[Recorded data]
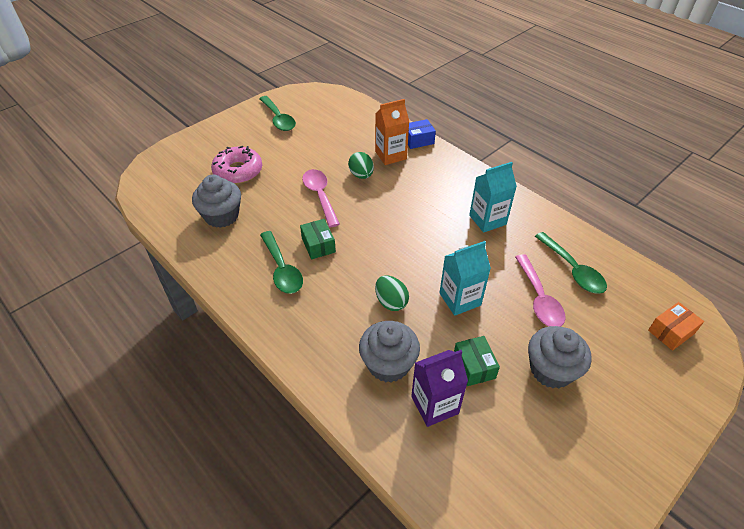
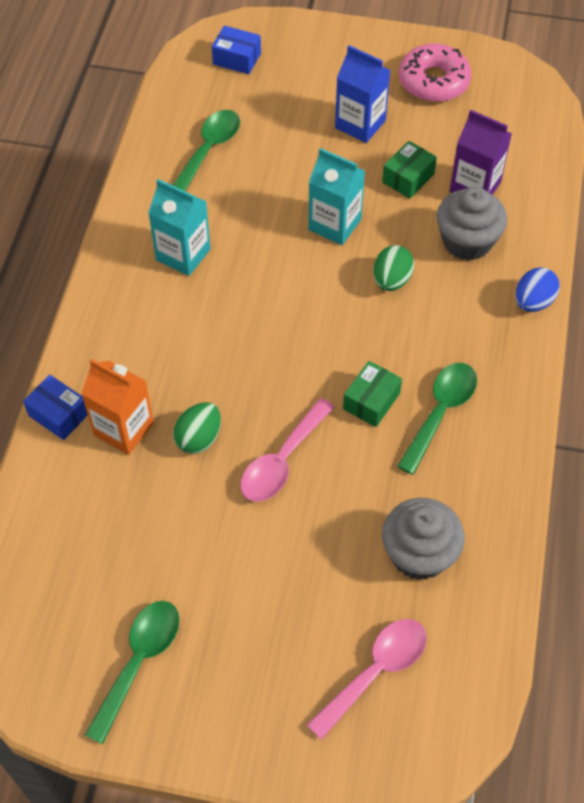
camera: 125 degrees left, 10 degrees up
pink donut [211,146,262,184] -> pink donut moved to [399,44,471,102]
pink spoon [515,254,566,327] -> pink spoon moved to [307,619,427,740]
grey cupcake [528,326,592,389] -> blue carton [335,45,391,143]
orange box [648,302,704,351] -> blue box [212,26,261,74]
none -> blue egg [516,267,560,312]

WHAT YOU WILL DO: Start to finish, write out the data above exactly, omitting all pictures.

RESULT OF THIS TASK:
camera: 125 degrees left, 10 degrees up
pink donut [211,146,262,184] -> pink donut moved to [399,44,471,102]
pink spoon [515,254,566,327] -> pink spoon moved to [307,619,427,740]
grey cupcake [528,326,592,389] -> blue carton [335,45,391,143]
orange box [648,302,704,351] -> blue box [212,26,261,74]
none -> blue egg [516,267,560,312]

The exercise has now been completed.